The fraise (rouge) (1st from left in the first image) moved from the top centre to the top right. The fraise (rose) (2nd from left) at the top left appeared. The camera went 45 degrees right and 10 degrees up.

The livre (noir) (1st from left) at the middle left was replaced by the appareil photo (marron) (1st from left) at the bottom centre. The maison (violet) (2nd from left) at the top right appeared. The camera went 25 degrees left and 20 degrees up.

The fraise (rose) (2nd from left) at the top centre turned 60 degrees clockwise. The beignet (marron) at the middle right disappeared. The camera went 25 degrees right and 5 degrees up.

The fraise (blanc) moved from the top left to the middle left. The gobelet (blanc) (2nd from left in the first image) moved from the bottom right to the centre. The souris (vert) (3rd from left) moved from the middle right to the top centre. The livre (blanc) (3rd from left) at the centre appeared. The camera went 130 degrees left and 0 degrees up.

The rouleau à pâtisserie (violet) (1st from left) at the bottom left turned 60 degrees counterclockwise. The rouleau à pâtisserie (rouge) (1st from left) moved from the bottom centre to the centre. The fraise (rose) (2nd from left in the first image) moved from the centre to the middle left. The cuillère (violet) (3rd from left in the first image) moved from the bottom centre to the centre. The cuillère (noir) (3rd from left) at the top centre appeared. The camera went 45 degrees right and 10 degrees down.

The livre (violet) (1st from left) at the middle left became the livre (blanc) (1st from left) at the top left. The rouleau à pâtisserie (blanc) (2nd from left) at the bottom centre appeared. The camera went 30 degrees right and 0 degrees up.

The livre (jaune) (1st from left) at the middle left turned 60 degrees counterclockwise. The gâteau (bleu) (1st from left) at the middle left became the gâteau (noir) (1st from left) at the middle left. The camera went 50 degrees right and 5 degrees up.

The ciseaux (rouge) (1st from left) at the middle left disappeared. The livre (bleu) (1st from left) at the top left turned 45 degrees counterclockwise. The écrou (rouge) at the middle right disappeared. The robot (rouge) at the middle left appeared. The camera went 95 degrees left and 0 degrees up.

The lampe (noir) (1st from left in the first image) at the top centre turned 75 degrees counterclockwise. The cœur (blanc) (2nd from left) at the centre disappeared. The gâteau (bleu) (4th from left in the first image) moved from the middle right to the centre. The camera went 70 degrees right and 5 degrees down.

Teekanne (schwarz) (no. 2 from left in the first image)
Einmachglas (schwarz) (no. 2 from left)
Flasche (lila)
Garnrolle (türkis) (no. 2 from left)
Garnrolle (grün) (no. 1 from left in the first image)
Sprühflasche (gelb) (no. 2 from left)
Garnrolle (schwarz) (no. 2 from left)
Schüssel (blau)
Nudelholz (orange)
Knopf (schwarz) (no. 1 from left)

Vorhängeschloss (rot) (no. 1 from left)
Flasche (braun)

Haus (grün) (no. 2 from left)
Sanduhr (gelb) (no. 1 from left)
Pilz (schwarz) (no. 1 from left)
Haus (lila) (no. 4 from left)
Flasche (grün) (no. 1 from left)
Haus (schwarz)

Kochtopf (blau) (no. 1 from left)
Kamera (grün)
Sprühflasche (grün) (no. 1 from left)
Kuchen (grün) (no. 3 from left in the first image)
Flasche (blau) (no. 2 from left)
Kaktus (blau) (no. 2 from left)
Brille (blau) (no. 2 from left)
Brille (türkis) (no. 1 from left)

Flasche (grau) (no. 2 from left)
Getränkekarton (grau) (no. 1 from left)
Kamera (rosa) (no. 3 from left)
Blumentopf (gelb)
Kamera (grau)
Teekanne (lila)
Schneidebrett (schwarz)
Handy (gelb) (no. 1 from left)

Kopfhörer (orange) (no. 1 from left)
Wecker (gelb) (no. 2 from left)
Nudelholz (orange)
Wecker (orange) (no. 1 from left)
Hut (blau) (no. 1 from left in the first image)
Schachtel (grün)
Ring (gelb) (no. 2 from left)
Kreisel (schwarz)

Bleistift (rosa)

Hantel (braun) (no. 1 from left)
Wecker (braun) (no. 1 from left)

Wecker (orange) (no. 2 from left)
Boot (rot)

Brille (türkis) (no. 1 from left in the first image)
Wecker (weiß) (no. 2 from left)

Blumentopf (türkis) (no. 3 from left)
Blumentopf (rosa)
****
** AIM OF THE TASK **
Among the lines above, find those containing the word "Garnrolle" and copy each.

** SOLUTION TO THIS PROBLEM **
Garnrolle (türkis) (no. 2 from left)
Garnrolle (grün) (no. 1 from left in the first image)
Garnrolle (schwarz) (no. 2 from left)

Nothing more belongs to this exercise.